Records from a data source
※
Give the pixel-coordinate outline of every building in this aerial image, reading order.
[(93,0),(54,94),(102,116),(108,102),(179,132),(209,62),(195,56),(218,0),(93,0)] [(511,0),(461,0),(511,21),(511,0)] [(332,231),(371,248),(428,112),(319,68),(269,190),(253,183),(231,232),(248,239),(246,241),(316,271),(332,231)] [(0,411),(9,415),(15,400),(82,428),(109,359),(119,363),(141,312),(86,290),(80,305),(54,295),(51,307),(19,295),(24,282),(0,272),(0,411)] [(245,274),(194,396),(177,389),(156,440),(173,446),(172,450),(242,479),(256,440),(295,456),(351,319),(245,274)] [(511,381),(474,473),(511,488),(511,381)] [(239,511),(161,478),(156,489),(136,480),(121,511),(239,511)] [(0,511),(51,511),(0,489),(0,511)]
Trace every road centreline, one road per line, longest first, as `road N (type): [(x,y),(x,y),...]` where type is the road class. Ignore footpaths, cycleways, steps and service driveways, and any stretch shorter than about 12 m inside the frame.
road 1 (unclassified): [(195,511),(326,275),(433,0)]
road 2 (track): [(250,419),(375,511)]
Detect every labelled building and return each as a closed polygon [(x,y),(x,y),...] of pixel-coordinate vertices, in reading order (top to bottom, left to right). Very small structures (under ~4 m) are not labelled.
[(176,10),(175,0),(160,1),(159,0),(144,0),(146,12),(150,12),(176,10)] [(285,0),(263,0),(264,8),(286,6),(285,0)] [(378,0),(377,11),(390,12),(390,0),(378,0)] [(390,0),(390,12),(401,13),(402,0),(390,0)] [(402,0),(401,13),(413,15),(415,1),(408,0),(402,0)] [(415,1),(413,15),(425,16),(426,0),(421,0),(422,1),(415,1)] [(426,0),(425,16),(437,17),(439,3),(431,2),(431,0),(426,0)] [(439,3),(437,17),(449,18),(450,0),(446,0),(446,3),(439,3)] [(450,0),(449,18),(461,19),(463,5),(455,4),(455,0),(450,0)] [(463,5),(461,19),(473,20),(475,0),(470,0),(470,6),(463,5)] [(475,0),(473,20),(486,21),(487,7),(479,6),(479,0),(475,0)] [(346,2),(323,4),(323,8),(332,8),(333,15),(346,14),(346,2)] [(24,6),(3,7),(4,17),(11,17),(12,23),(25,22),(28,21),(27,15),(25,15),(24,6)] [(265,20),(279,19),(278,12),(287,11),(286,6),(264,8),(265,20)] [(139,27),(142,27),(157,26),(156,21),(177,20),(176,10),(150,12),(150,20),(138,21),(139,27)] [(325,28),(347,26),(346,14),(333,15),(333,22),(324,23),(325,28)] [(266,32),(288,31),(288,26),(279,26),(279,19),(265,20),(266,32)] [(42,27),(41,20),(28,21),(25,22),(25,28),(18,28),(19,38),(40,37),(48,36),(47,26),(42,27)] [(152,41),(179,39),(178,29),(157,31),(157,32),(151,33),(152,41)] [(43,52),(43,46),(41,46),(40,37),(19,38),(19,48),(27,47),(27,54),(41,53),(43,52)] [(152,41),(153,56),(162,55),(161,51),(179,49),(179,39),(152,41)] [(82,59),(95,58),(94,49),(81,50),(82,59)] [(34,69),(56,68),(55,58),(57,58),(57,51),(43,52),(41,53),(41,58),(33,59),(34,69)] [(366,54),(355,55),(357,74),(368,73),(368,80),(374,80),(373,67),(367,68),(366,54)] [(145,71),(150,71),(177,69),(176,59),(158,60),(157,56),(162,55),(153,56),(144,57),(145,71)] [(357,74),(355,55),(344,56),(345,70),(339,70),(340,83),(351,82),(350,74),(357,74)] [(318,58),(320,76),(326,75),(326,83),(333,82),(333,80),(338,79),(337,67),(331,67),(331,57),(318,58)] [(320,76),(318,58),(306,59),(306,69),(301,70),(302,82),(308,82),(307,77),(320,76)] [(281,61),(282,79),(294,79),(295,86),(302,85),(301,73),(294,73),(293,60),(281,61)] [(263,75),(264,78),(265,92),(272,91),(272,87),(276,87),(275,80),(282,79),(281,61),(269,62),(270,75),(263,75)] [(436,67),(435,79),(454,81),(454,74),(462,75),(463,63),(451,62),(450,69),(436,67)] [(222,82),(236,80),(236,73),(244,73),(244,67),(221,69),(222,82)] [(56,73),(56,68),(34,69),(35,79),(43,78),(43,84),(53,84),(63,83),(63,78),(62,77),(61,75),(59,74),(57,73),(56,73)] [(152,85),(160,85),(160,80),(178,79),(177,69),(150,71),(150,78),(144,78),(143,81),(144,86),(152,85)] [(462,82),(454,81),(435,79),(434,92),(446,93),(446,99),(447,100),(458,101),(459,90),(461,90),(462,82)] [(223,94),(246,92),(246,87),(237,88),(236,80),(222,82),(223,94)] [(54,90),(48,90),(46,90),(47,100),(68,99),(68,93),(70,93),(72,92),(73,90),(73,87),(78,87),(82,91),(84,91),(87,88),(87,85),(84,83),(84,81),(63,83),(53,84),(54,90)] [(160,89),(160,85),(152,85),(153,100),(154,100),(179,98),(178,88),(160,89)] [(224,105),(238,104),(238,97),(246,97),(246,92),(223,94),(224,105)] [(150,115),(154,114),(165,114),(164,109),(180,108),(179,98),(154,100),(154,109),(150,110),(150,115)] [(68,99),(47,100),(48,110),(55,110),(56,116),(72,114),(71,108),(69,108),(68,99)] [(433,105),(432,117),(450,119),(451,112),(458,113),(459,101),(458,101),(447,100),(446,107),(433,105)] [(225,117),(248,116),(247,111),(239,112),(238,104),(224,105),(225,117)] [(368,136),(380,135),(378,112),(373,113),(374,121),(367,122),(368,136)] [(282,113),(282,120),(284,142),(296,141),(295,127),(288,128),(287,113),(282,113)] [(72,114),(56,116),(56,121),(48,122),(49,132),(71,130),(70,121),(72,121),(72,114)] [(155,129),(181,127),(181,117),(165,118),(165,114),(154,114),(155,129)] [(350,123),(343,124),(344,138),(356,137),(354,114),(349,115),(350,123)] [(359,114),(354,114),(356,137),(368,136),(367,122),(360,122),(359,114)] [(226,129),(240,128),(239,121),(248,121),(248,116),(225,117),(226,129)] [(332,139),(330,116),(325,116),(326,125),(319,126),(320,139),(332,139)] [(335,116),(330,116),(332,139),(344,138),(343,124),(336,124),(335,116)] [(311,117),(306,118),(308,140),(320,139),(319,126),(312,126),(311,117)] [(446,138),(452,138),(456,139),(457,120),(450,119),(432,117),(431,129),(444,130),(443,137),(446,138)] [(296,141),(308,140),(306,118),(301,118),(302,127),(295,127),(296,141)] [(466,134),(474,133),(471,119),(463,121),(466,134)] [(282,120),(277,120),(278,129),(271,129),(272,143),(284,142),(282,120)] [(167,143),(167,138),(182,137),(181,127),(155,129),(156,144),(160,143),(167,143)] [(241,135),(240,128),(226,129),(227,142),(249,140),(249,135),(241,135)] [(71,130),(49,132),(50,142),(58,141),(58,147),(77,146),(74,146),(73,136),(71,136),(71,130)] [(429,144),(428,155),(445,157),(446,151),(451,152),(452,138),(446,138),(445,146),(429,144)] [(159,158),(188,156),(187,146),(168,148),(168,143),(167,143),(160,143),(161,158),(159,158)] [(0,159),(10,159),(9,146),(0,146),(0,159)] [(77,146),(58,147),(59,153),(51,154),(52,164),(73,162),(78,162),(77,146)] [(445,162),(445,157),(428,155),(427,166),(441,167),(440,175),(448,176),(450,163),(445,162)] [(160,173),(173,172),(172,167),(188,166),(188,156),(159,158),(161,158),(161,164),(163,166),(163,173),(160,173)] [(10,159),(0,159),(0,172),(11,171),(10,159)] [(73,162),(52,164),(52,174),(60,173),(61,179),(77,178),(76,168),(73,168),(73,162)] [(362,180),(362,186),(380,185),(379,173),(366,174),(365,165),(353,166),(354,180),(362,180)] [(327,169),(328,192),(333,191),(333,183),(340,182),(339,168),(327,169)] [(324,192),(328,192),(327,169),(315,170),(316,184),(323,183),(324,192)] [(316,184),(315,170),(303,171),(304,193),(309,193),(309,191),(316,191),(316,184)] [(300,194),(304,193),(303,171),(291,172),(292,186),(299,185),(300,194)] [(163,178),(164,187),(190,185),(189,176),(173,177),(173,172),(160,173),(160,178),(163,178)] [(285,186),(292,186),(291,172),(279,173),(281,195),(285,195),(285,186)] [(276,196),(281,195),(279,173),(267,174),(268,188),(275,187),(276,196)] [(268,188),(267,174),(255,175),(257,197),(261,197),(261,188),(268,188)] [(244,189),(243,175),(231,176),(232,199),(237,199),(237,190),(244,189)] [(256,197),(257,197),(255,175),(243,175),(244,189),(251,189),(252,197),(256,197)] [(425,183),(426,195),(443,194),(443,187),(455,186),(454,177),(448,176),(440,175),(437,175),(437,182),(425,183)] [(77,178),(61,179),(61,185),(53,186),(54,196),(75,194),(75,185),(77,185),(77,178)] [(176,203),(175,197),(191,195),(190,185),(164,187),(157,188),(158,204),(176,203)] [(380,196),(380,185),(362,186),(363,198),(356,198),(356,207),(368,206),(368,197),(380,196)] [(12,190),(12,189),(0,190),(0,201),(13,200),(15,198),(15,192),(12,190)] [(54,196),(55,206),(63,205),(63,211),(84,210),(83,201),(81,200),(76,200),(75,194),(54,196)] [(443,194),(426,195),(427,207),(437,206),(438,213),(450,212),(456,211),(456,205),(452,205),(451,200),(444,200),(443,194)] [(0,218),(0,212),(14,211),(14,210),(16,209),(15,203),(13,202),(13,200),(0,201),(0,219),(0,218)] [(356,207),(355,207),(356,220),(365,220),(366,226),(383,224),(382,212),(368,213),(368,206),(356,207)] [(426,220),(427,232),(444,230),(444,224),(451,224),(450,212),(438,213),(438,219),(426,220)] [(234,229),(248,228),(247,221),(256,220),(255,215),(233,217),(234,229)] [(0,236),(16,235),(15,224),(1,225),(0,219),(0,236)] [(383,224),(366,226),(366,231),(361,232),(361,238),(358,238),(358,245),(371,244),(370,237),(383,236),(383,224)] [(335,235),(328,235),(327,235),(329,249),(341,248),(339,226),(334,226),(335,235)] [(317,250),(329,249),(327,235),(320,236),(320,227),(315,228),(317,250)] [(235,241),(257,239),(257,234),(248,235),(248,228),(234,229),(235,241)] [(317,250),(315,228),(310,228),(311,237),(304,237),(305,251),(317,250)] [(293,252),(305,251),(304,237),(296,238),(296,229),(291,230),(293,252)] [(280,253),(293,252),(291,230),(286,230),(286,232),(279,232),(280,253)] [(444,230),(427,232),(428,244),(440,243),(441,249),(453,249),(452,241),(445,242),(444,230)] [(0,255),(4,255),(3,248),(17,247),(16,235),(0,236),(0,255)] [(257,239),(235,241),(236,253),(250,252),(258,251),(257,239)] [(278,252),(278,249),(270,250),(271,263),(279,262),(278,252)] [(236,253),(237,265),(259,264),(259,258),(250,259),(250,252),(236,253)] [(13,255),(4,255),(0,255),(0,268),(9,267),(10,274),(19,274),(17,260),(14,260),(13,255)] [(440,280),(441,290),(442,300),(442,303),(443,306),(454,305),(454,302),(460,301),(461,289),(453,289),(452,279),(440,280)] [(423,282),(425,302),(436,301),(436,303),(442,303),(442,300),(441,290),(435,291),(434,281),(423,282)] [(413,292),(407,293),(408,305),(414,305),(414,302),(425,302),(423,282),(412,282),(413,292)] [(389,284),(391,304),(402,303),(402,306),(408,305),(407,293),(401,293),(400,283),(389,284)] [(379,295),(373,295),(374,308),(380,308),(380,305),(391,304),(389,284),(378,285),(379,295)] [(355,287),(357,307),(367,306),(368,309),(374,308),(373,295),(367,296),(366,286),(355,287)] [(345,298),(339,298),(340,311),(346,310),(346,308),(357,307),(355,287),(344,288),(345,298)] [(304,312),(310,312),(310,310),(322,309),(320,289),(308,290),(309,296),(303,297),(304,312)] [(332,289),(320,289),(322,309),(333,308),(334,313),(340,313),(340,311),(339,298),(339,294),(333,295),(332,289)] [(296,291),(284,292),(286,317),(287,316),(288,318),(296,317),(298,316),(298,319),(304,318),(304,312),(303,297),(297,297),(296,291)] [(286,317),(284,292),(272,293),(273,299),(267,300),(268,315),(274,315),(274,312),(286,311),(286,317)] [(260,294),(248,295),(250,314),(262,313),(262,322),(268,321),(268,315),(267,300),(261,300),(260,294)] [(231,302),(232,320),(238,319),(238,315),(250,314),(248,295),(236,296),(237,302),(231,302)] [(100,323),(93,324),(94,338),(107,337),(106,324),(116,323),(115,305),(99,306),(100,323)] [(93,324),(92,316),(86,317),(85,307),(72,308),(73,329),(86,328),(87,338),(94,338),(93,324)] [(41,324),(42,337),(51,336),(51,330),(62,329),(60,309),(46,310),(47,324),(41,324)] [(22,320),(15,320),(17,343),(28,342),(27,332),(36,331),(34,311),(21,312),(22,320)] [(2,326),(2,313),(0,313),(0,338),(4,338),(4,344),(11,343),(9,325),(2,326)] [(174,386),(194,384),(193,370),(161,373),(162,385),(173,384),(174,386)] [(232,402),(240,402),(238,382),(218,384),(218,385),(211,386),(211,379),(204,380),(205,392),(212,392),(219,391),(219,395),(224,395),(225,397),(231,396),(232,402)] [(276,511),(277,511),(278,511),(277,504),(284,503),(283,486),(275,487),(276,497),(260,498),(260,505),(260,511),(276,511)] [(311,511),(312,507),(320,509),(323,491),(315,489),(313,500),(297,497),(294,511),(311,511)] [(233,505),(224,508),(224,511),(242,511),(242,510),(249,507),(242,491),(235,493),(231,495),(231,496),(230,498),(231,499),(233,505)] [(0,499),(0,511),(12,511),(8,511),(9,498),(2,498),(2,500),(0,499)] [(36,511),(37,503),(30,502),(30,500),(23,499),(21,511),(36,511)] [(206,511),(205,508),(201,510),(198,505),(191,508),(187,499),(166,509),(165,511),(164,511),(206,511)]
※
• **Task to complete**
Copy the rows word for word, starting at the beginning of the rows and going on through the line that contains "Detect every labelled".

• **Finished task**
Give the pixel-coordinate outline of every building in this aerial image, reading order.
[(93,0),(54,94),(102,116),(108,102),(179,132),(209,62),(195,56),(218,0),(93,0)] [(511,0),(461,0),(511,21),(511,0)] [(332,231),(371,248),(428,112),(319,68),(269,190),(253,183),(231,232),(248,239),(246,241),(316,271),(332,231)] [(0,411),(9,415),(15,400),(82,428),(109,359),(119,363),(141,312),(86,290),(80,305),(54,295),(51,307),(19,295),(24,282),(0,272),(0,411)] [(245,274),(194,396),(177,389),(156,440),(173,446),(172,450),(242,479),(256,440),(295,456),(351,319),(245,274)] [(511,381),(474,473),(511,488),(511,381)] [(239,511),(161,478),(156,489),(136,480),(121,511),(239,511)] [(0,511),(51,511),(0,489),(0,511)]
Trace every road centreline, one road per line, longest first, as `road N (type): [(x,y),(x,y),...]` where type is the road class. Ignore footpaths, cycleways, steps and service driveways, and any stretch shorter than about 12 m inside the frame.
road 1 (unclassified): [(195,511),(326,275),(433,0)]
road 2 (track): [(250,419),(375,511)]
Detect every labelled building and return each as a closed polygon [(x,y),(x,y),...] of pixel-coordinate vertices, in reading order (top to bottom, left to right). Very small structures (under ~4 m) are not labelled.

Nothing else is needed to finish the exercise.